** begin Exercise inputs **
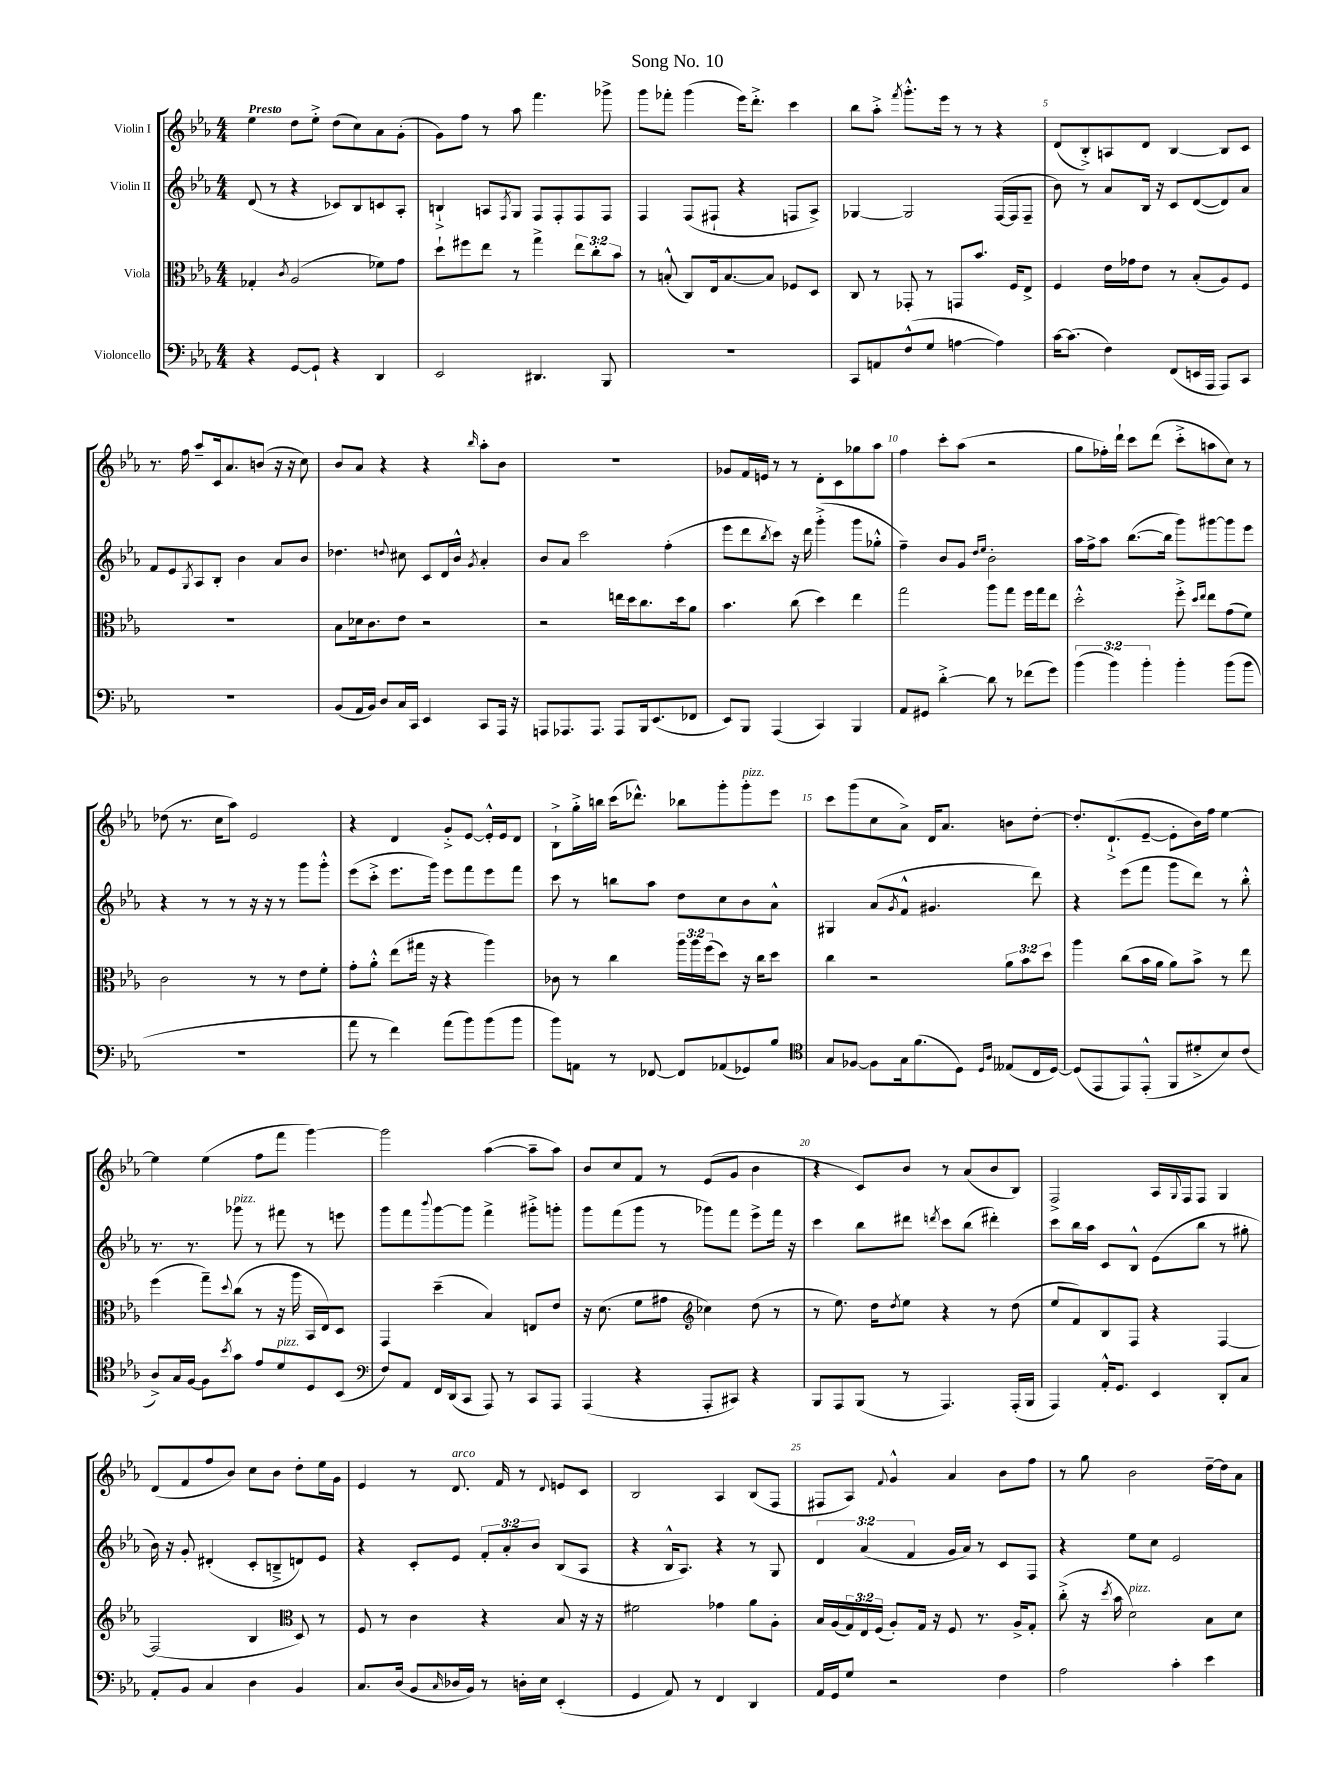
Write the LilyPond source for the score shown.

\header { title = "Song No. 10" }
<<
\new StaffGroup <<
\new Staff = "s0" \with { instrumentName = "Violin I" } {
    \clef treble \key ees \major \numericTimeSignature \time 4/4 \tempo "Presto"
    ees''4 d''8 ees''8-.-> d''8( c''8) aes'8 g'8-.( |
    g'8) f''8 r8 aes''8 f'''4. ges'''8-> |
    g'''8 fes'''8-. g'''4( ees'''16) d'''8.-.-> c'''4 |
    bes''8 aes''8-.-> \acciaccatura { f'''8 } g'''8.-.-^ ees'''16 r8 r8 r4 |
    d'8( bes8-.->) a8 d'8 bes4~ bes8 c'8 |
    r8. f''16 aes''8-- c'16 aes'8. b'8( r16 r16 c''8) |
    bes'8 aes'8 r4 r4 \grace { bes''16 } aes''8-. bes'8 |
    R1 |
    ges'8 f'16 e'16 r8 r8 d'8-. c'8 ges''8 aes''8 |
    f''4 c'''8-. aes''8( r2 |
    g''8 fes''16-.) d'''16-! c'''8 d'''8( c'''8-.-> a''8 c''8) r8 |
    des''8( r8. c''16 aes''8) ees'2 |
    r4 d'4 g'8-.-> ees'8~ ees'16-.-^ ees'16 d'8 |
    bes8-!-> g''16-.-> b''16 c'''16( des'''8.-^) bes''8 g'''8-. g'''8-.^\markup { \italic "pizz." } ees'''8 |
    c'''8 g'''8( c''8 aes'8->) d'16 aes'8. b'8 d''8~-. |
    d''8.-. d'8.-!->( ees'8~-- ees'8-. bes'16) f''16 ees''4~ |
    ees''4 ees''4( f''8 f'''8 g'''4~) |
    g'''2 aes''4~( aes''8-- aes''8) |
    bes'8 c''8 f'8 r8 ees'8( g'8 bes'4 |
    r4 c'8) bes'8 r8 aes'8( bes'8 bes8) |
    f2-> aes16 \appoggiatura { g8 } f16 f8 g4 |
    d'8( f'8 f''8 bes'8) c''8 bes'8 d''8-. ees''16 g'16 |
    ees'4 r8 d'8.^\markup { \italic "arco" } f'16 r8 \appoggiatura { d'8 } e'8 c'8 |
    bes2 aes4 bes8( f8 |
    fis8 aes8) \appoggiatura { f'8 } g'4-^ aes'4 bes'8 f''8 |
    r8 g''8 bes'2 d''16~-- d''16 aes'8 \bar "|." |
}
\new Staff = "s1" \with { instrumentName = "Violin II" } {
    \clef treble \key ees \major \numericTimeSignature \time 4/4 \override Staff.TupletNumber.text = #tuplet-number::calc-fraction-text
    d'8( r8 r4 ces'8) bes8 c'8 aes8-. |
    b4-!-> a8 \acciaccatura { f8 } g8 f8 f8-. f8 f8 |
    f4 f8( fis8-! r4 f8 aes8->) |
    ges4~ ges2 f16~( f16 f8-- |
    bes'8) r8 aes'8 bes16 r16 c'8 d'8~( d'8) aes'8 |
    f'8 ees'8 \acciaccatura { g8 } aes8 bes8-. bes'4 aes'8 bes'8 |
    des''4. \appoggiatura { d''8 } cis''8 c'8 d'16 bes'16-^ \acciaccatura { g'8 } aes'4-. |
    bes'8 aes'8 c'''2 f''4-.( |
    ees'''8 d'''8 \acciaccatura { bes''8 } c'''8) r16 d'''16 g'''4-.->( g'''8 ges''8-.-^ |
    f''4--) bes'8 g'8 \grace { d''16 ees''16 } bes'2-. |
    aes''16 f''16-> aes''8 bes''8.~( bes''16 g'''8) gis'''8~ gis'''8 ees'''8 |
    r4 r8 r8 r16 r16 r8 g'''8 g'''8-.-^ |
    ees'''8( c'''8-.-> ees'''8. g'''16) ees'''8 f'''8 ees'''8 f'''8 |
    c'''8 r8 b''8 aes''8 d''8 c''8 bes'8 aes'8-^ |
    gis4 aes'8( \acciaccatura { g'8 } f'8-^ gis'4. d'''8) |
    r4 ees'''8( f'''8 g'''8 d'''8) r8 bes''8-.-^ |
    r8. r8. ges'''8^\markup { \italic "pizz." } r8 fis'''8 r8 e'''8 |
    g'''8 f'''8 \appoggiatura { bes'''8 } g'''8~ g'''8 f'''4-> gis'''8-.-> g'''8-. |
    g'''8 f'''8( g'''8 r8 ges'''8) f'''8 ees'''8-> f'''16 r16 |
    c'''4 bes''8 dis'''8 \acciaccatura { d'''8 } c'''8 bes''8( dis'''4-.) |
    c'''8 bes''16 aes''16 c'8 bes8-^ ees'8( bes''8 r8 gis''8-. |
    bes'16) r16 g'8-. dis'4-.( c'8-. b8---> d'8) ees'8 |
    r4 c'8-. ees'8 \tuplet 3/2 { f'8-. aes'8-. bes'8 } bes8( aes8 |
    r4 bes16-^ aes8.) r4 r8 g8 |
    \tuplet 3/2 { d'4 aes'4( f'4 } g'16 aes'16) r8 c'8 f8 |
    r4 ees''8 c''8 ees'2 \bar "|." |
}
\new Staff = "s2" \with { instrumentName = "Viola" } {
    \clef alto \key ees \major \numericTimeSignature \time 4/4 \override Staff.TupletNumber.text = #tuplet-number::calc-fraction-text
    ges4-. \acciaccatura { c'8 } aes2( fes'8) g'8 |
    d''8-! fis''8 ees''8 r8 g''4-> \tuplet 3/2 { ees''8 c''8-. bes'8 } |
    r8 b8-.-^( c8) ees16 b8.~ b8 fes8 d8 |
    c8 r8 ges,8-. r8 g,8 bes'8. f16 ees8-> |
    f4 ees'16 ges'16 ees'8 r8 bes8-.( aes8) f8 |
    R1 |
    bes8 des'16 c'8. ees'8 r2 |
    r2 e''16 d''16 c''8. d''16 aes'8 |
    bes'4. c''8( d''4) ees''4 |
    g''2 aes''8 g''8 f''16 g''16 ees''8 |
    d''2-.-^ f''8-.-> \grace { d''16 ees''16 } ees''8 g'8( f'8) |
    c'2 r8 r8 ees'8 f'8-. |
    g'8-. aes'8-.-^ ees''8( gis''16 r16 r4 aes''4) |
    ces'8 r8 c''4 \tuplet 3/2 { aes''16 aes''16 f''16( } d''8) r16 c''16 d''8 |
    c''4 r2 \tuplet 3/2 { aes'8 bes'8 d''8 } |
    aes''4 c''8( bes'16 aes'16 aes'8) bes'8-> r8 ees''8 |
    f''4( g''8--) \appoggiatura { d''8 } c''8( r8 r16 aes''16 bes,16 ees16) d8 |
    g,4 d''4--( bes4) e8 ees'8 |
    r16 d'8.( f'8 gis'8 \clef treble ces''4) d''8( r8 |
    r8 ees''8.) d''16 \acciaccatura { d''8 } ees''8 r4 r8 d''8( |
    ees''8 f'8) bes8 f8 r4 f4~ |
    f2( bes4 \clef alto d8) r8 |
    f8 r8 c'4 r4 bes8 r16 r16 |
    fis'2 ges'4 aes'8 aes8-. |
    bes16 aes16( \tuplet 3/2 { g16) ees16 f16( } aes8-.) g16 r16 f8 r8. aes16-> g8-. |
    c''8-.->( r16 \acciaccatura { d''8 } bes'16 d'2^\markup { \italic "pizz." }) bes8 d'8 \bar "|." |
}
\new Staff = "s3" \with { instrumentName = "Violoncello" } {
    \clef bass \key ees \major \numericTimeSignature \time 4/4 \override Staff.TupletNumber.text = #tuplet-number::calc-fraction-text
    r4 g,8~ g,8-! r4 d,4 |
    ees,2 dis,4. bes,,8 |
    R1 |
    c,8 a,8 f8-^( g8 a4~ a4) |
    c'16~ c'8.( f4) f,8( e,16 aes,,16 aes,,8) c,8 |
    R1 |
    bes,8( aes,16 bes,16) d8 c16 c,16 ees,4 c,8 aes,,16 r16 |
    a,,8 aes,,8. aes,,8. aes,,8 bes,,16 ees,8.( fes,8 |
    ees,8) bes,,8 aes,,4( c,4) bes,,4 |
    aes,8 gis,8 d'4~-.-> d'8 r8 fes'8( g'8) |
    \tuplet 3/2 { bes'4( bes'4) bes'4-. } bes'4-. bes'8( bes'8 |
    R1 |
    aes'8 r8 f'4) aes'8( bes'8) bes'8( bes'8 |
    bes'8) a,8 r8 fes,8~ fes,8 aes,8( ges,8) bes8 |
    \clef tenor g8 fes8~ fes8 g16 f'8.( d8) \grace { d16 aes16 } eeses8( c16 d16~) |
    d8( ees,8 ees,8) ees,8-.-^( f,8 dis'8-.-> bes8) c'8( |
    aes8->) g16 f16~ f8 \acciaccatura { bes'8 } g'8 ees'8 d'8^\markup { \italic "pizz." } d8 bes,8( |
    \clef bass f8) aes,8 f,16 d,16( c,8 aes,,8) r8 c,8 aes,,8 |
    aes,,4( r4 aes,,8-. cis,8) r4 |
    bes,,8 aes,,8 bes,,8( r8 aes,,4.) aes,,16-.( bes,,16 |
    aes,,4) aes,16-.-^ g,8. ees,4 d,8-. c8 |
    aes,8-. bes,8 c4 d4 bes,4 |
    c8. d16( bes,8 \grace { c16 } des16 bes,16) r8 d16-. ees16 ees,4-.( |
    g,4 aes,8) r8 f,4 d,4 |
    aes,16 g,16 g8 r2 f4 |
    aes2 c'4-. ees'4 \bar "|." |
}
>>
>>
\layout { \context { \Score \override BarNumber.break-visibility = ##(#f #t #t) barNumberVisibility = #(every-nth-bar-number-visible 5) } }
** end Exercise inputs **
Set exercise: Extract every line of the data that contains the string "markup".

Result below:
    bes8-!-> g''16-.-> b''16 c'''16( des'''8.-^) bes''8 g'''8-. g'''8-.^\markup { \italic "pizz." } ees'''8 |
    ees'4 r8 d'8.^\markup { \italic "arco" } f'16 r8 \appoggiatura { d'8 } e'8 c'8 |
    r8. r8. ges'''8^\markup { \italic "pizz." } r8 fis'''8 r8 e'''8 |
    c''8-.->( r16 \acciaccatura { d''8 } bes'16 d'2^\markup { \italic "pizz." }) bes8 d'8 \bar "|." |
    aes8->) g16 f16~ f8 \acciaccatura { bes'8 } g'8 ees'8 d'8^\markup { \italic "pizz." } d8 bes,8( |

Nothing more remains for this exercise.